[Opening DATASET RECORDS section]
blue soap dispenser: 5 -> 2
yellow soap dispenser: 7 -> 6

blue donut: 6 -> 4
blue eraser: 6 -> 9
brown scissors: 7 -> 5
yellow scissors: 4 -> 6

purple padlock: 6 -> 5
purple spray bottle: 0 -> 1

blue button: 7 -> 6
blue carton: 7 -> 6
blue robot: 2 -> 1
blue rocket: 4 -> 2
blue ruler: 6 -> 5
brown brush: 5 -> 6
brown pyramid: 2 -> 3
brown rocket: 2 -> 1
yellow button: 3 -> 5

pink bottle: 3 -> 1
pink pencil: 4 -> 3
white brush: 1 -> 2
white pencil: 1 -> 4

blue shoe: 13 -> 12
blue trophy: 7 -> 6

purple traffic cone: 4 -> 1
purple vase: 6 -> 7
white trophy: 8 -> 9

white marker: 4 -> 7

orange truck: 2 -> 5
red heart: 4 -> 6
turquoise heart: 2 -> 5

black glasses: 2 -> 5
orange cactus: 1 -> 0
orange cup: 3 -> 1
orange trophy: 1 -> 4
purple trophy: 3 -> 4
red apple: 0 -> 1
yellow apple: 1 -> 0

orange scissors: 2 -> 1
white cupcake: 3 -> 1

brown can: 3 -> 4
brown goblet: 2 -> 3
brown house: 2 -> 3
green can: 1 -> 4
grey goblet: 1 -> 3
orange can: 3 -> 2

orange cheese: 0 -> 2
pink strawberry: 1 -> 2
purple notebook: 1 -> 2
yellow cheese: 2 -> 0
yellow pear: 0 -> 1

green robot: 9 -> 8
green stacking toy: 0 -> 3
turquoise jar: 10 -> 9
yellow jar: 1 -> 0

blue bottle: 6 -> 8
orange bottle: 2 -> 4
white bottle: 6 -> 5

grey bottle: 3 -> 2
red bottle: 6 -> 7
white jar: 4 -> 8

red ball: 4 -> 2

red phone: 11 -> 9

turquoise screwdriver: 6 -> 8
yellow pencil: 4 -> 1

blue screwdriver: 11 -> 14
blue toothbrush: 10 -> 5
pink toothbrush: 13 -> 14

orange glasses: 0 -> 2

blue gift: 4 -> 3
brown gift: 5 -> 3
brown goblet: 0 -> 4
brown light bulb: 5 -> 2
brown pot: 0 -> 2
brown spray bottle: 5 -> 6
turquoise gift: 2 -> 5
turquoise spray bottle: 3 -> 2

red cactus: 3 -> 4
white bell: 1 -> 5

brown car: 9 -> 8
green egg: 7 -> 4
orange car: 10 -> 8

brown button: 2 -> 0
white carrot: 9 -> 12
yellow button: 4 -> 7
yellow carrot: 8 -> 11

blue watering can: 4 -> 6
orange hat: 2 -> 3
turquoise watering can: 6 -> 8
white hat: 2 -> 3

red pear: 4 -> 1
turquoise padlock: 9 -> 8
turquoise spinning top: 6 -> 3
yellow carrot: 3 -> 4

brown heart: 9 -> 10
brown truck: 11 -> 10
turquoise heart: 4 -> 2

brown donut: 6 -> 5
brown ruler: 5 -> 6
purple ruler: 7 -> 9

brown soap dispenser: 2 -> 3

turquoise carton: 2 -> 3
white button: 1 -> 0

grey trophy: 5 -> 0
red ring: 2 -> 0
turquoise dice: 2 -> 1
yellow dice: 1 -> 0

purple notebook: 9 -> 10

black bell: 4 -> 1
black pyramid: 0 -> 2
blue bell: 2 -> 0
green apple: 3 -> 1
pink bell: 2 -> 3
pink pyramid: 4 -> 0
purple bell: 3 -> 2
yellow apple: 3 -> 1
[Closing DATASET RECORDS section]
* **HOW TO COMPLETE THIS TASK**: Your answer must be the number of lines above that contain the word "grey", stated alone.

* **FINISHED TASK**: 3